● **Instructions for the task**
Please look for the string "degrees" below and report every line in which it occurs.

● **Records for this task**
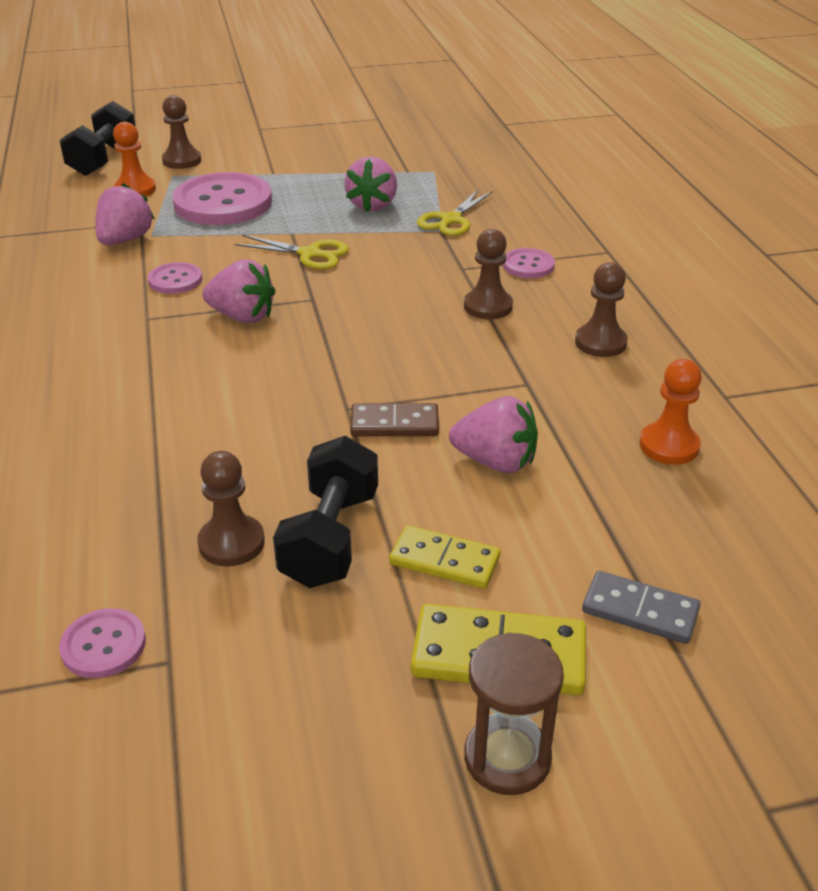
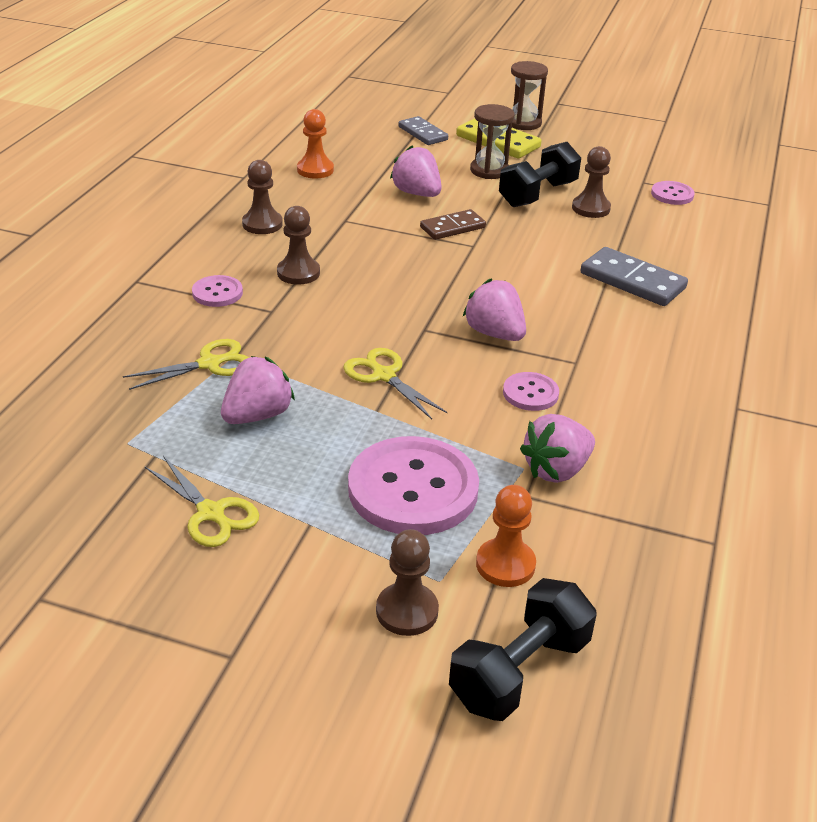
camera: 150 degrees left, 0 degrees up
(119, 431) = (632, 281): none -> grey domino
(336, 161) = (211, 513): none -> yellow scissors
(394, 424) = (452, 227): brown domino -> brown domino turned 60 degrees counterclockwise
(444, 561) = (489, 170): yellow domino -> brown hourglass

● **Task solution**
camera: 150 degrees left, 0 degrees up
(394, 424) = (452, 227): brown domino -> brown domino turned 60 degrees counterclockwise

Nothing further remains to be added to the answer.